What you need to do:
Which lines below contain the word "insert"? Copy each one.

Records provided:
------------------------------------

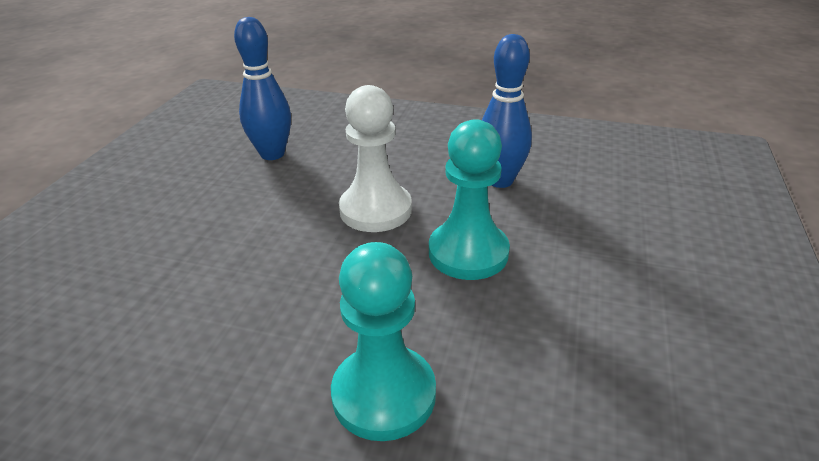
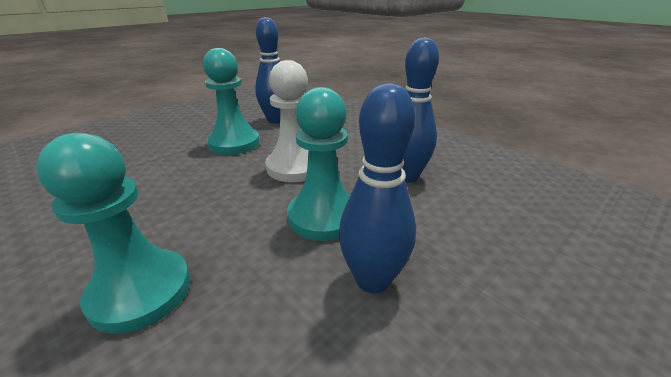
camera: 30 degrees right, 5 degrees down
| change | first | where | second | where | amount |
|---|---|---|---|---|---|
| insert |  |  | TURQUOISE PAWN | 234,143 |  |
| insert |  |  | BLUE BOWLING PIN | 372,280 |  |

------------------------------------

Result for this task:
| insert |  |  | TURQUOISE PAWN | 234,143 |  |
| insert |  |  | BLUE BOWLING PIN | 372,280 |  |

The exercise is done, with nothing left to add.